> **Source data**:
□ □ □ □ □

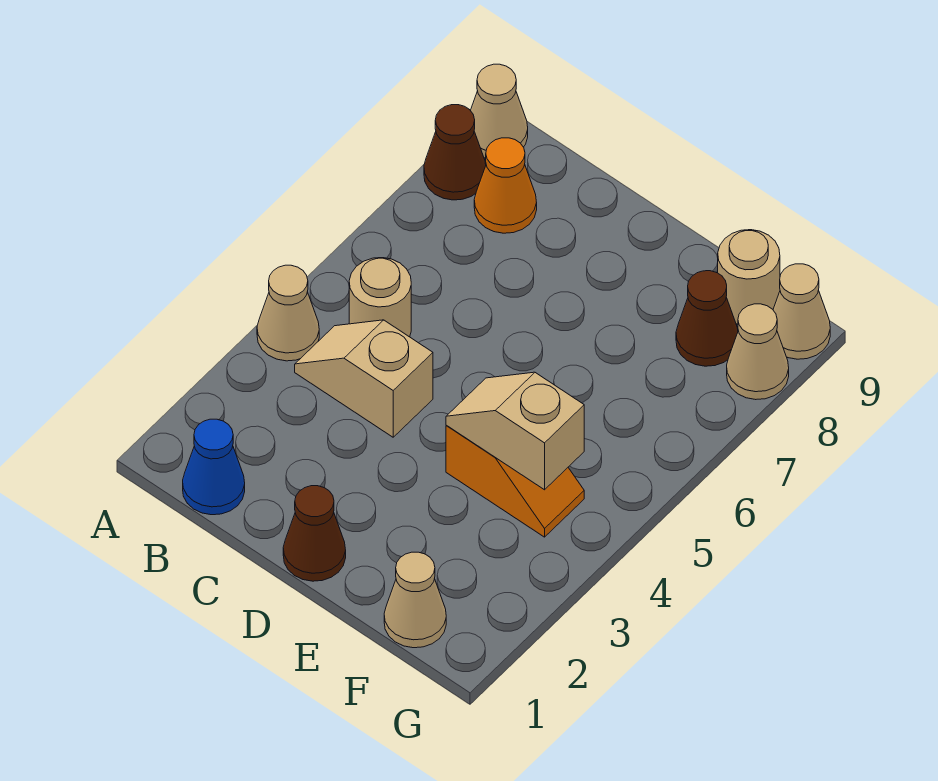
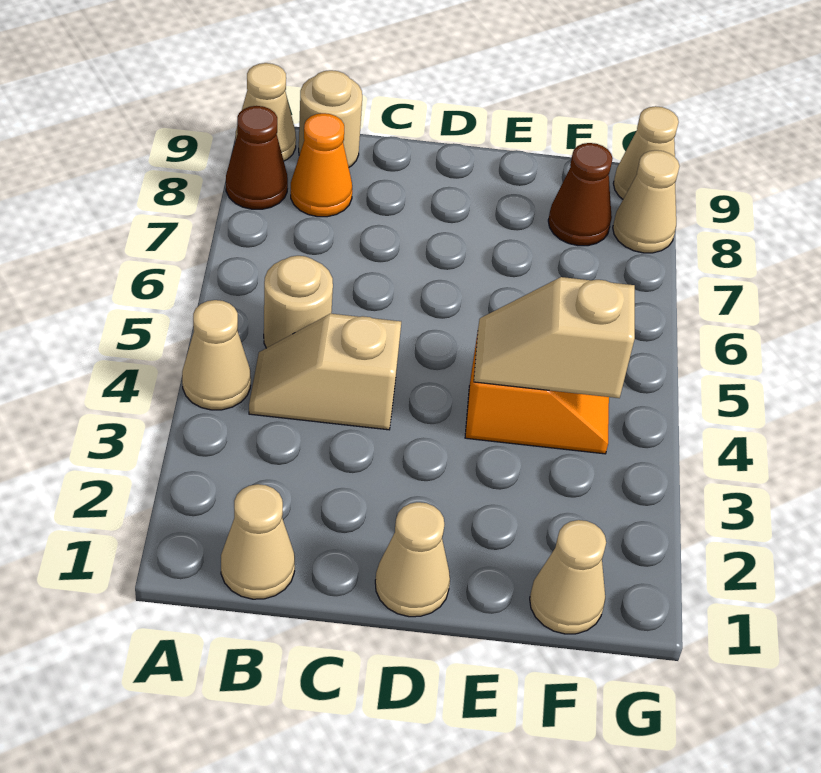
blue cone B1 level 1 -> tan cone B1 level 1
brown cone D1 level 1 -> tan cone D1 level 1
tan round brick F9 level 1 -> tan round brick B9 level 1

□ □ □ □ □

> **What to work on**: Would you return the whole listing above exactly as written, skipping any image?

> **Response box**:
blue cone B1 level 1 -> tan cone B1 level 1
brown cone D1 level 1 -> tan cone D1 level 1
tan round brick F9 level 1 -> tan round brick B9 level 1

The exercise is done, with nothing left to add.